**Assignment**
Give back all of the data exactly, with every picture omitted.

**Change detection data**

========================================================================

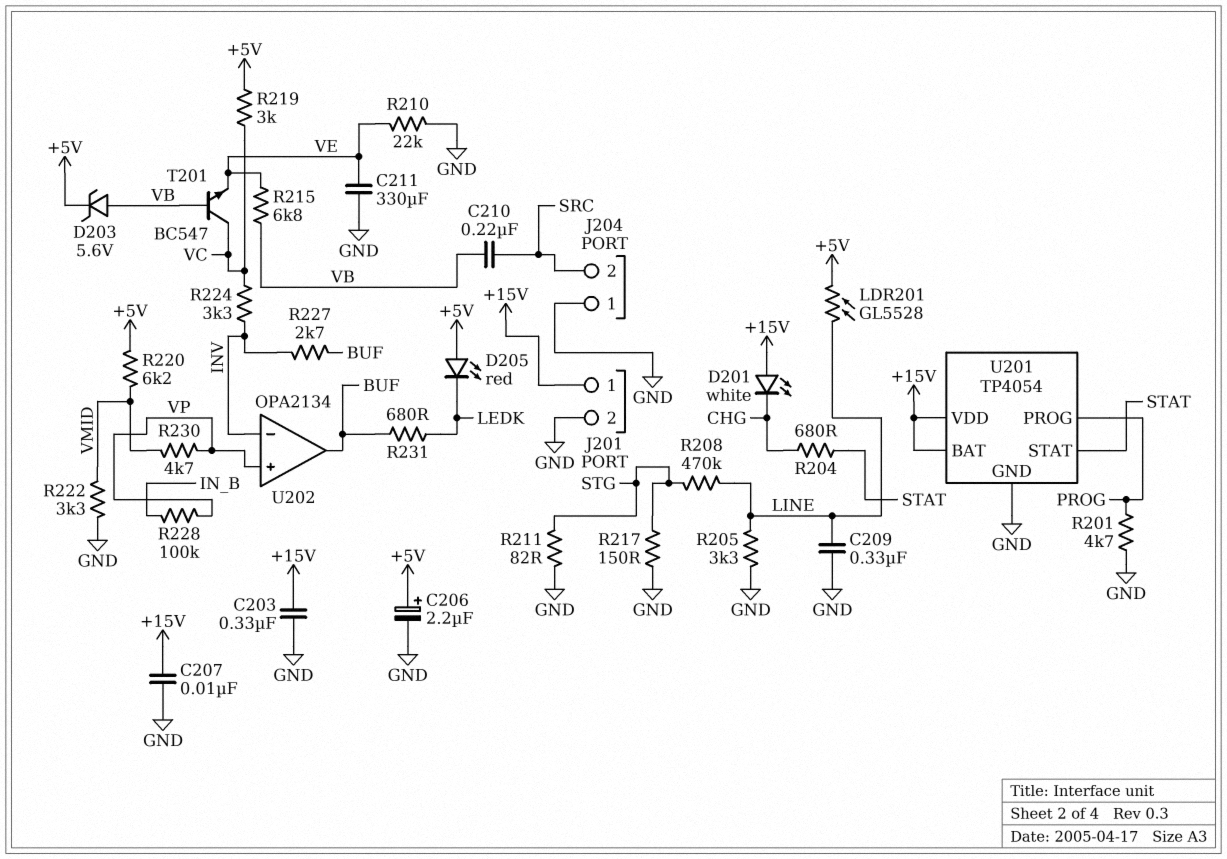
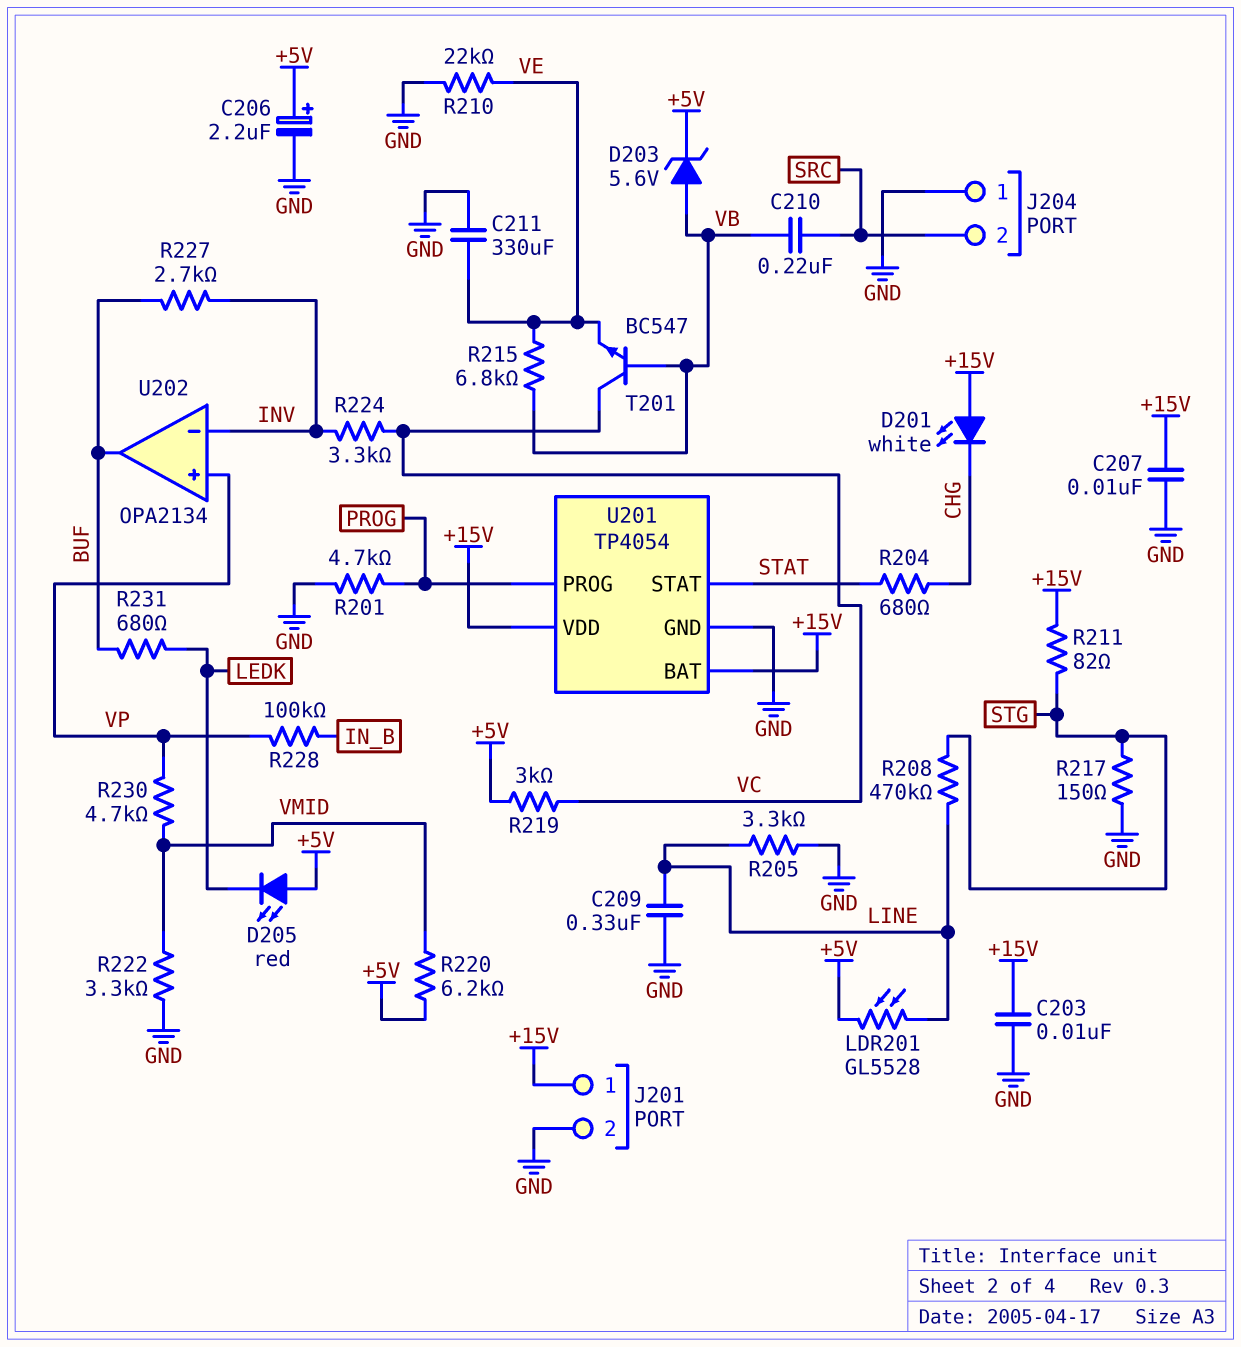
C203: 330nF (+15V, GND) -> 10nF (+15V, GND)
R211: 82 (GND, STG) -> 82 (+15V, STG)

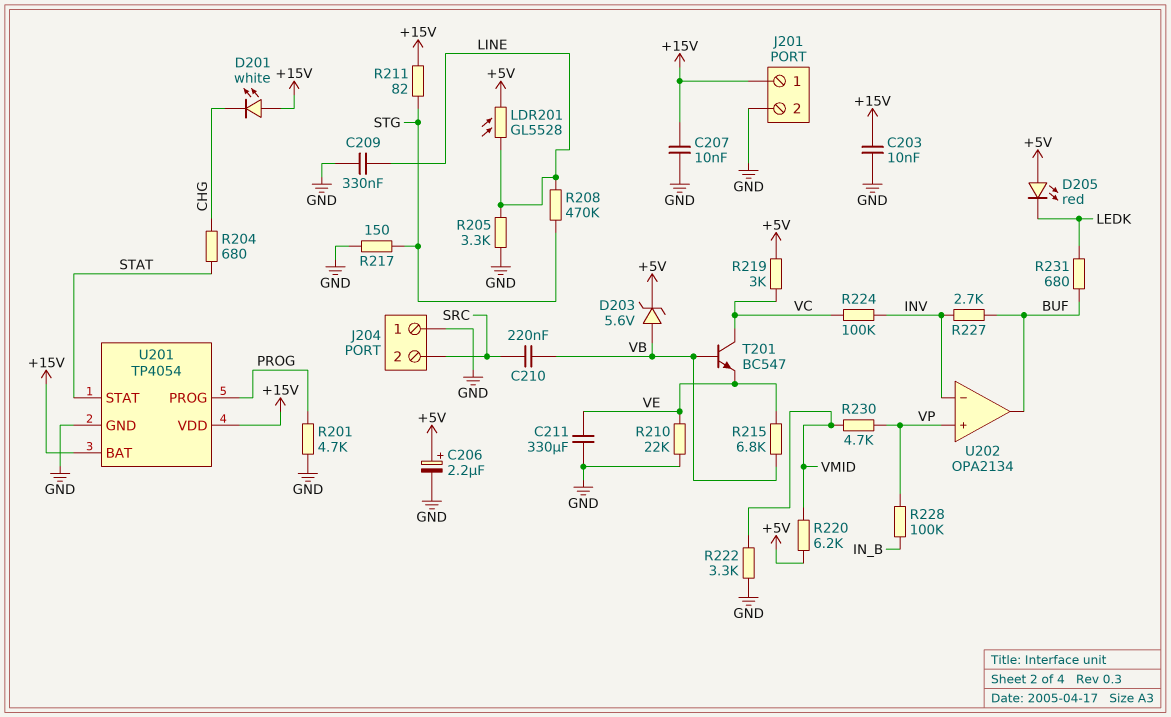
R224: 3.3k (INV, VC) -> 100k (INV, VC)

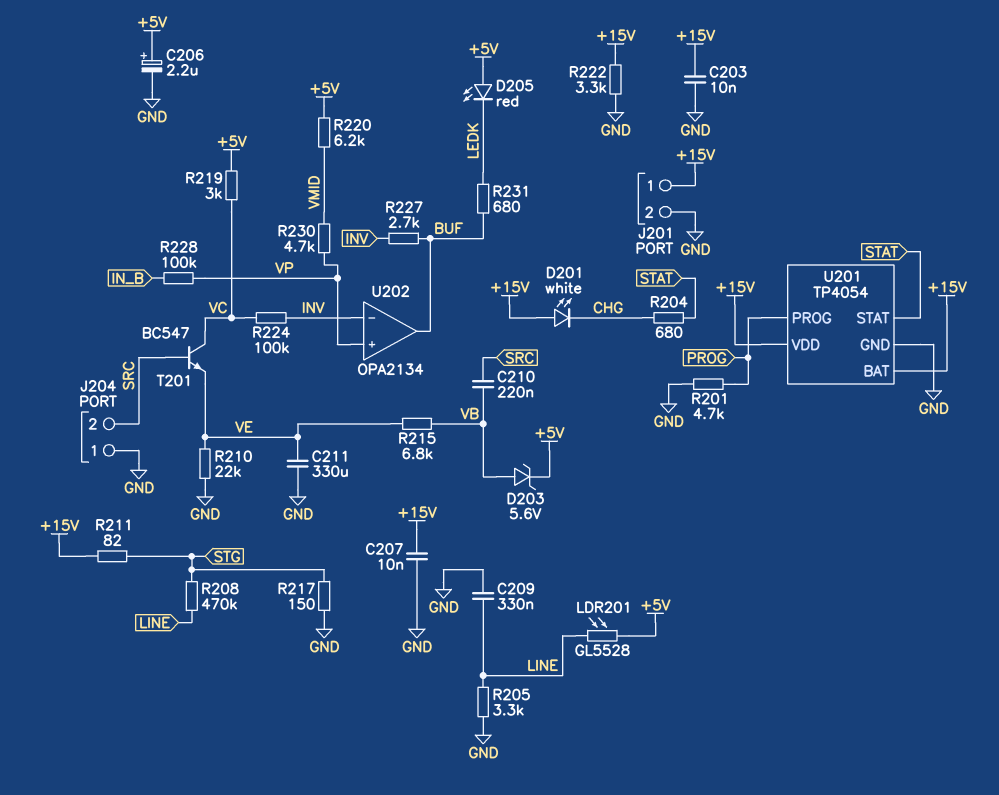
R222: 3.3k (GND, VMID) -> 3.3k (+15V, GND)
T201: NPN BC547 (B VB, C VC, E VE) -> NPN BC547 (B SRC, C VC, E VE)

========================================================================

**Your response**
C203: 330nF (+15V, GND) -> 10nF (+15V, GND)
R211: 82 (GND, STG) -> 82 (+15V, STG)

R224: 3.3k (INV, VC) -> 100k (INV, VC)

R222: 3.3k (GND, VMID) -> 3.3k (+15V, GND)
T201: NPN BC547 (B VB, C VC, E VE) -> NPN BC547 (B SRC, C VC, E VE)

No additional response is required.